■ Given data
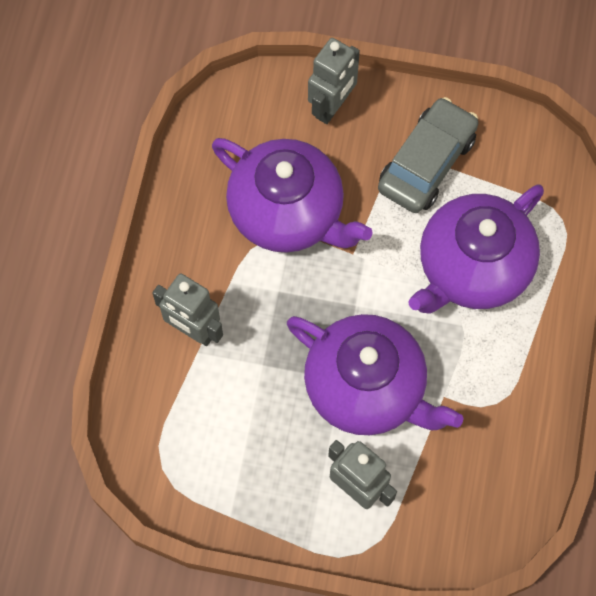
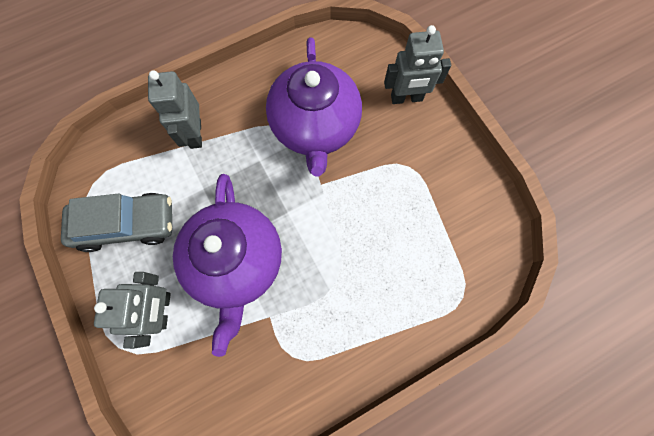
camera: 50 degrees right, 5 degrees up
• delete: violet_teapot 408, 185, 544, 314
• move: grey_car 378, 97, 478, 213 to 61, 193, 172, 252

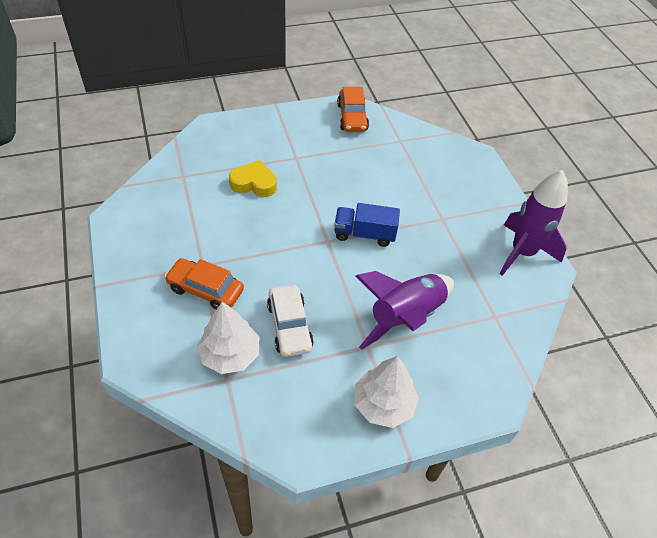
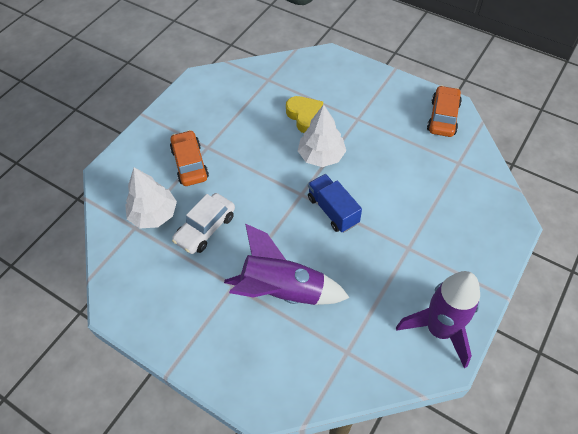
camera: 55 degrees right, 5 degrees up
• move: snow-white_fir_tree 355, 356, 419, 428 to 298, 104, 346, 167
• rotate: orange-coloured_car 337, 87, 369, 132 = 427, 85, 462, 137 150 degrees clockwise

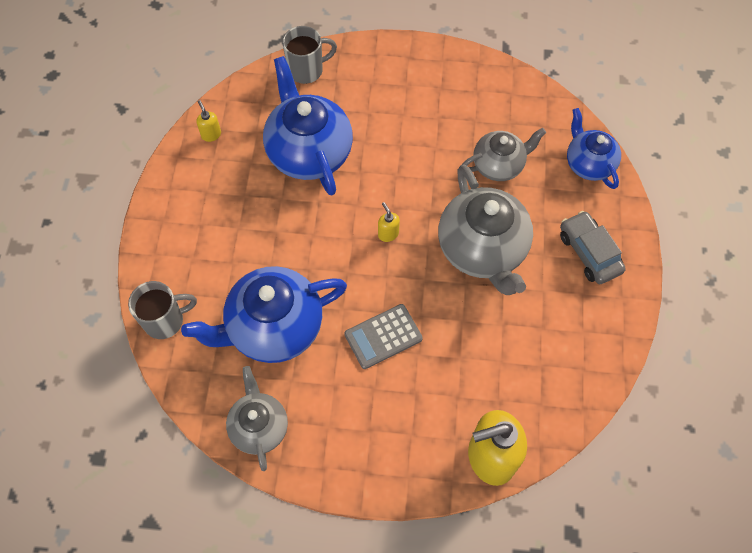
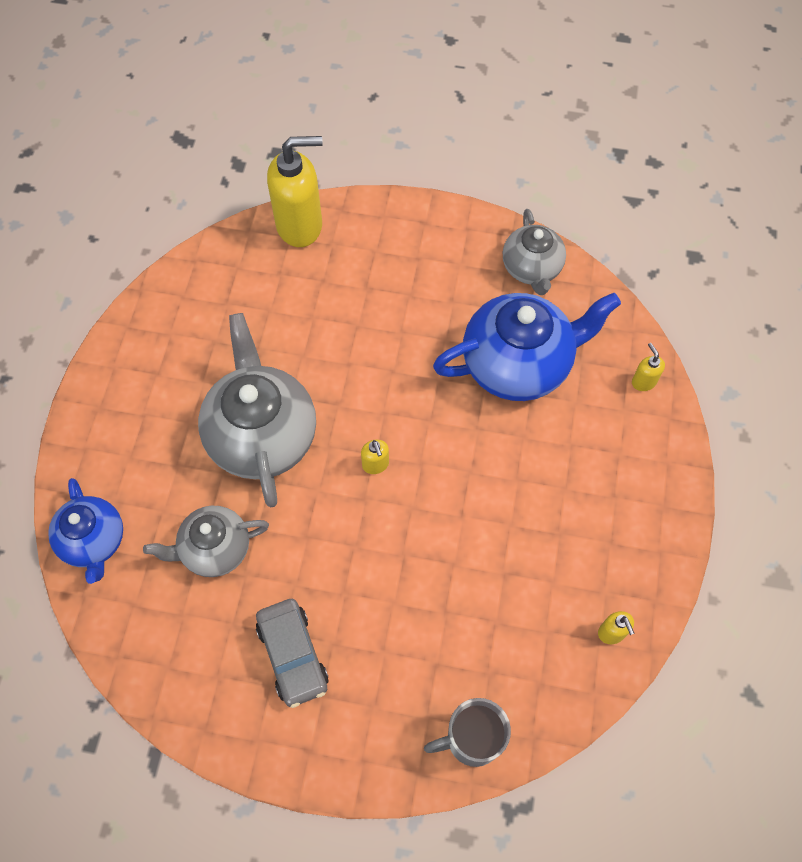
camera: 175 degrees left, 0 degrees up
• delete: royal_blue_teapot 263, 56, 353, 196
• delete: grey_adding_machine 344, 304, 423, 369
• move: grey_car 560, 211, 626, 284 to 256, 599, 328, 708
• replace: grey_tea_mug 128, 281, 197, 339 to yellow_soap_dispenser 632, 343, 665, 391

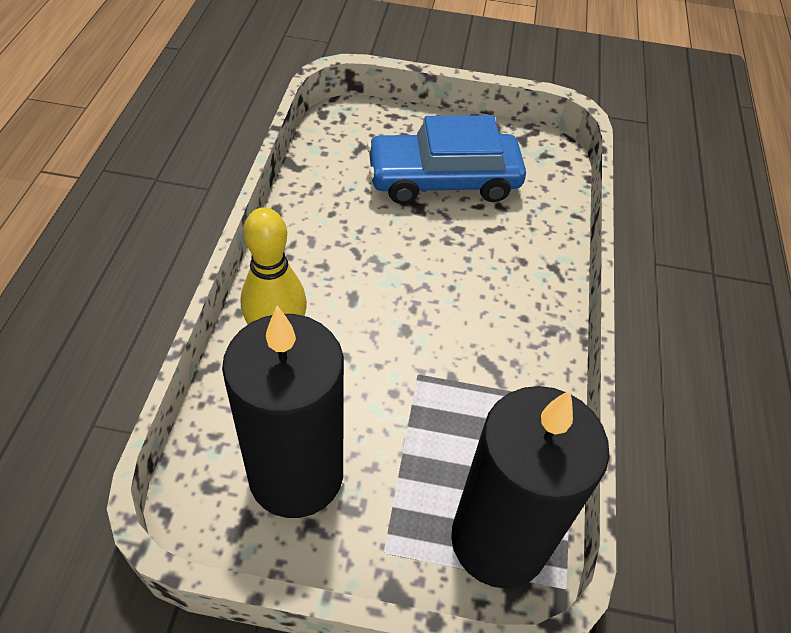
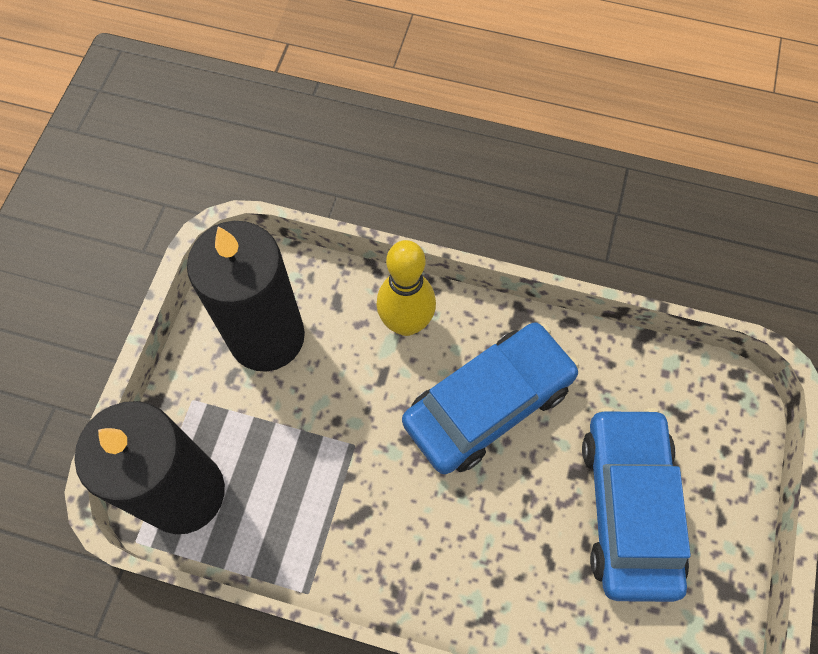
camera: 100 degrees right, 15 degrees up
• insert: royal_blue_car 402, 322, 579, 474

■ Your instructions
Would you print, exactly as they appear, the lines from the line with "150 degrees clockwise" through the end of the entries above, leaving out the pictures?

■ Completed exercise
• rotate: orange-coloured_car 337, 87, 369, 132 = 427, 85, 462, 137 150 degrees clockwise

camera: 175 degrees left, 0 degrees up
• delete: royal_blue_teapot 263, 56, 353, 196
• delete: grey_adding_machine 344, 304, 423, 369
• move: grey_car 560, 211, 626, 284 to 256, 599, 328, 708
• replace: grey_tea_mug 128, 281, 197, 339 to yellow_soap_dispenser 632, 343, 665, 391

camera: 100 degrees right, 15 degrees up
• insert: royal_blue_car 402, 322, 579, 474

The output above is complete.